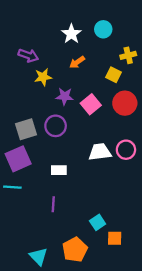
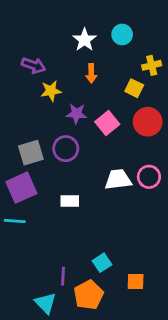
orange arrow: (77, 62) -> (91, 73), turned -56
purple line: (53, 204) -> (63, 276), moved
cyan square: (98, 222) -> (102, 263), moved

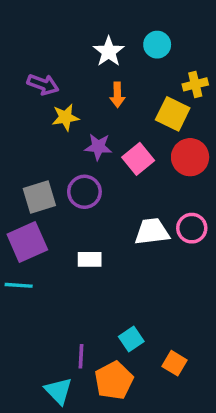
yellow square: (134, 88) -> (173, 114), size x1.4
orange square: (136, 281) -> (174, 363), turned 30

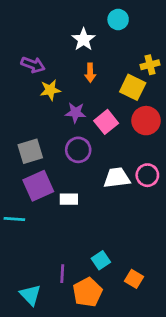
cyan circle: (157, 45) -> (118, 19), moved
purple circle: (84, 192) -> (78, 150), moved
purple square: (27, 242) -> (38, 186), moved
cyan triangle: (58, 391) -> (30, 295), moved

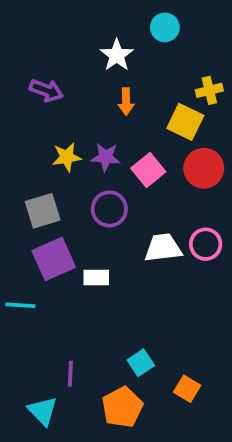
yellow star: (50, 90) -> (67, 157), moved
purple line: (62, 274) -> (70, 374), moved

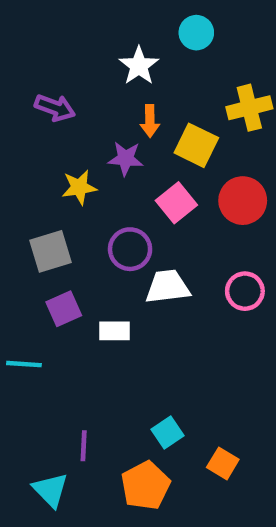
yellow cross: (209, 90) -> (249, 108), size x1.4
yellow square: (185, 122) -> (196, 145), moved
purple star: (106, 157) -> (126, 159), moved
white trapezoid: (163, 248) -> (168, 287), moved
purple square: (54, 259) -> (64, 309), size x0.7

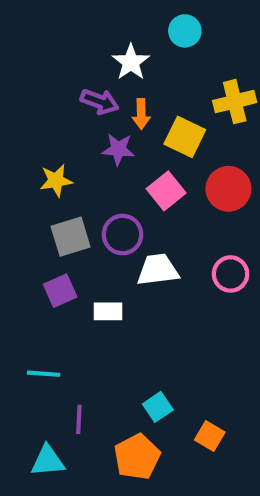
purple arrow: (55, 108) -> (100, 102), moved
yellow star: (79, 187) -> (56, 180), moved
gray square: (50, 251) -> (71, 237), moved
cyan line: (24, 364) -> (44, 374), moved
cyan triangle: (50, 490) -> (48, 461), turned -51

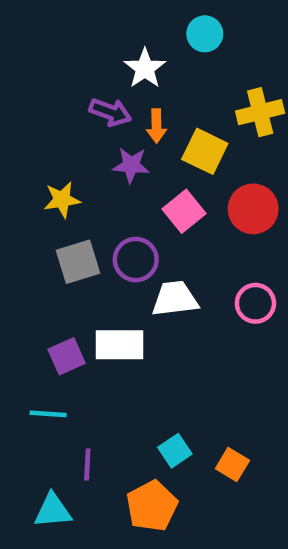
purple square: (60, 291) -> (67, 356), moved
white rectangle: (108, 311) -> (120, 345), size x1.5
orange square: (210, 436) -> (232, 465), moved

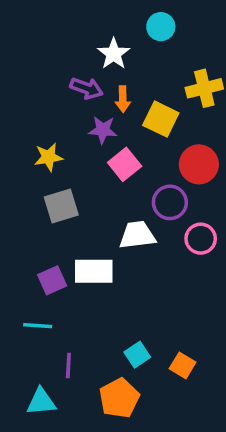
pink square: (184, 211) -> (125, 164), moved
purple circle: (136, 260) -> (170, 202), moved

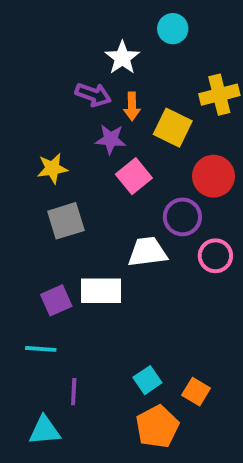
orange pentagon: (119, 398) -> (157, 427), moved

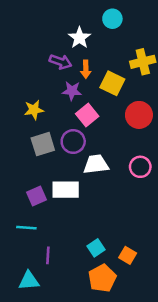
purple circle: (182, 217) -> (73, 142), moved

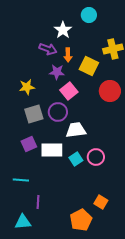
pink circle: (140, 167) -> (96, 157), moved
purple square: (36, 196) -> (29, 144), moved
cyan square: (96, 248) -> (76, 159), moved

========================================

Output exactly, and only, the lines running from the line containing "yellow cross: (209, 90)" to the last line of the entries above, omitting the pictures.

yellow cross: (209, 90) -> (249, 108), size x1.4
yellow square: (185, 122) -> (196, 145), moved
purple star: (106, 157) -> (126, 159), moved
white trapezoid: (163, 248) -> (168, 287), moved
purple square: (54, 259) -> (64, 309), size x0.7

purple arrow: (55, 108) -> (100, 102), moved
yellow star: (79, 187) -> (56, 180), moved
gray square: (50, 251) -> (71, 237), moved
cyan line: (24, 364) -> (44, 374), moved
cyan triangle: (50, 490) -> (48, 461), turned -51

purple square: (60, 291) -> (67, 356), moved
white rectangle: (108, 311) -> (120, 345), size x1.5
orange square: (210, 436) -> (232, 465), moved

pink square: (184, 211) -> (125, 164), moved
purple circle: (136, 260) -> (170, 202), moved

orange pentagon: (119, 398) -> (157, 427), moved

purple circle: (182, 217) -> (73, 142), moved

pink circle: (140, 167) -> (96, 157), moved
purple square: (36, 196) -> (29, 144), moved
cyan square: (96, 248) -> (76, 159), moved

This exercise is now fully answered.